▸ **ACTIVITY**
A bare number is the expected answer: the count of lines in the data holding "turned".

▸ **Scene edit records**

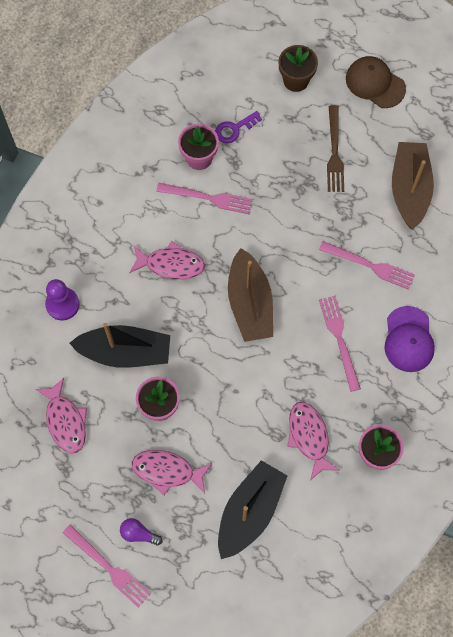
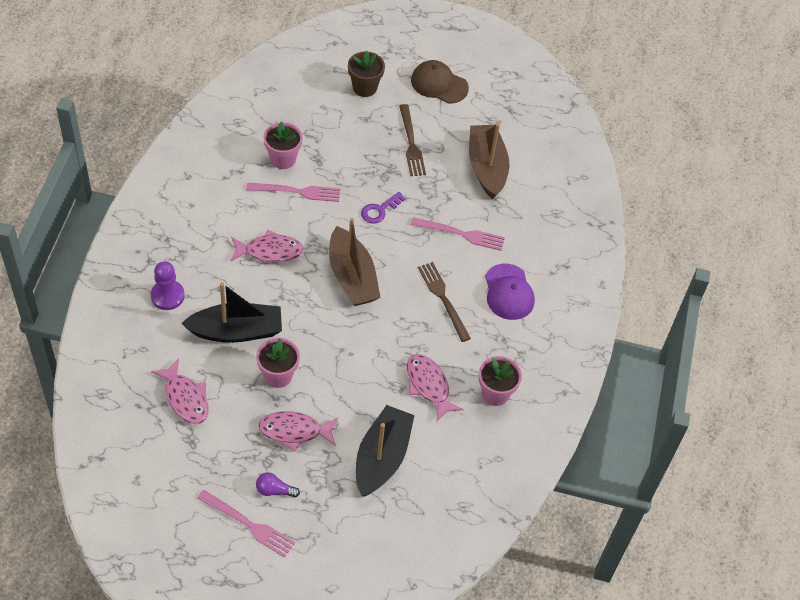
camera: 15 degrees left, 15 degrees down
(234, 129) = (313, 132): purple key -> purple key (379, 210)
(339, 339) = (443, 299): pink fork -> brown fork

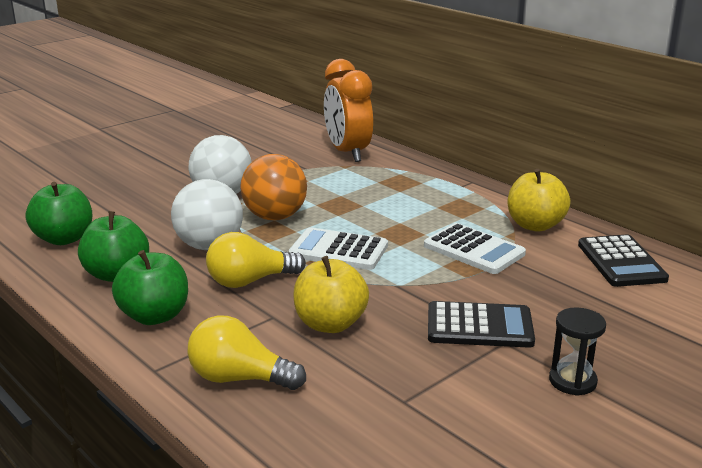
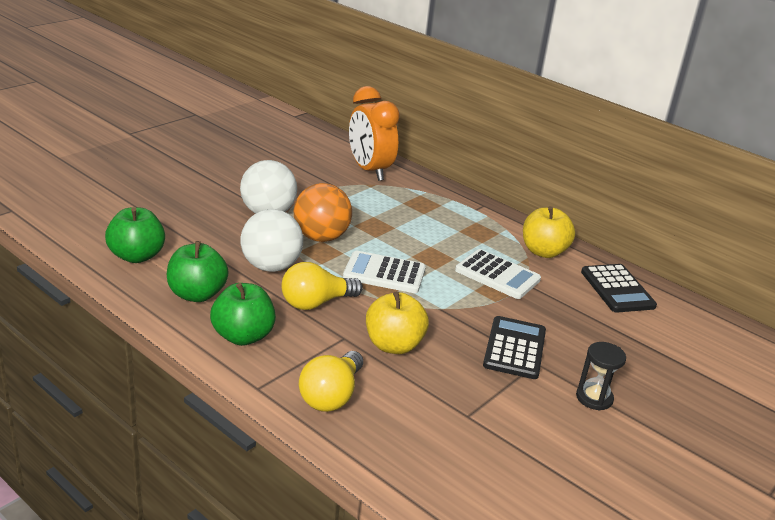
camera: 10 degrees left, 5 degrees up
(239, 378) = (331, 396): yellow light bulb -> yellow light bulb turned 75 degrees counterclockwise
(479, 326) = (514, 348): black calculator -> black calculator turned 75 degrees counterclockwise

▸ **REPLY TO THE EXERCISE**
2